▶ **Work item**: Exactly reproduce all the records, keeping pictures out of the copy.

▶ **Supplied information**:
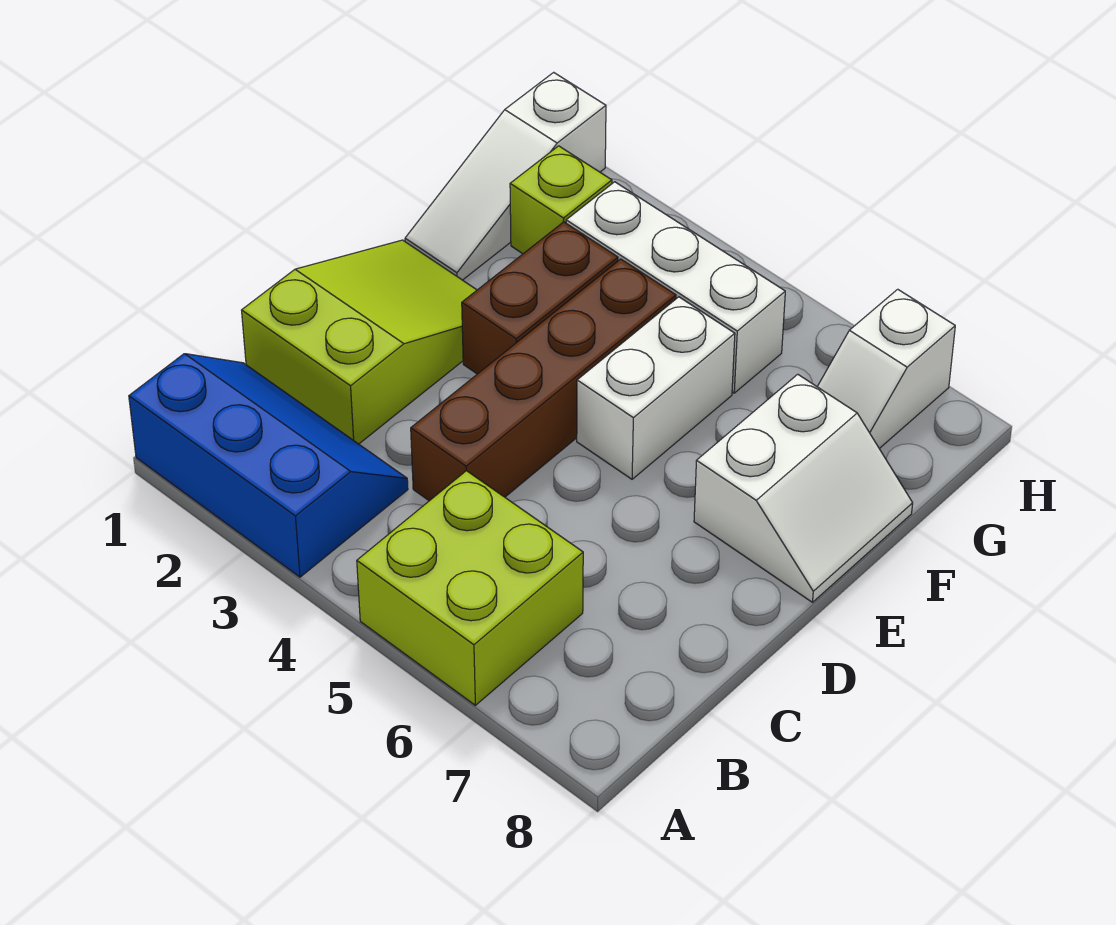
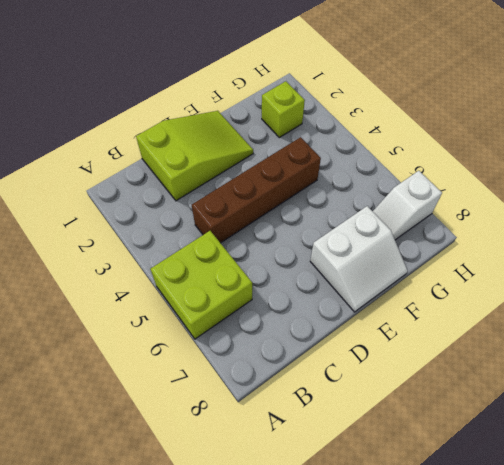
none -> blue slope A1:B3 level 1 top A
none -> brown brick E3:F3 level 1

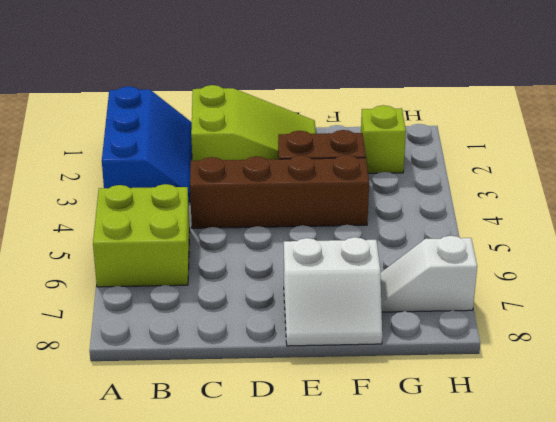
none -> white brick E5:F5 level 1
none -> white slope F1:H1 level 1 top H

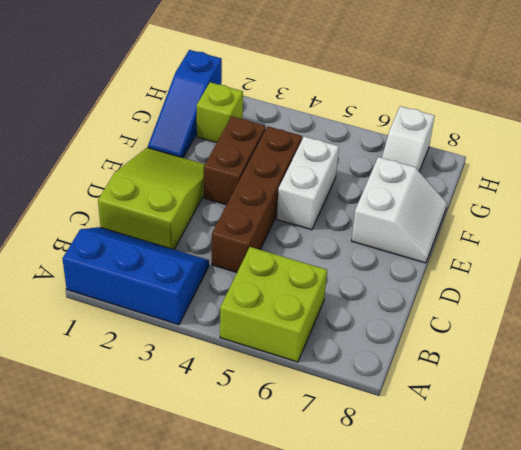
blue slope F1:H1 level 1 top H -> white slope F1:H1 level 1 top H
none -> white brick G3:G5 level 1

▶ **Output below**:
none -> blue slope A1:B3 level 1 top A
none -> brown brick E3:F3 level 1

none -> white brick E5:F5 level 1
none -> white slope F1:H1 level 1 top H

blue slope F1:H1 level 1 top H -> white slope F1:H1 level 1 top H
none -> white brick G3:G5 level 1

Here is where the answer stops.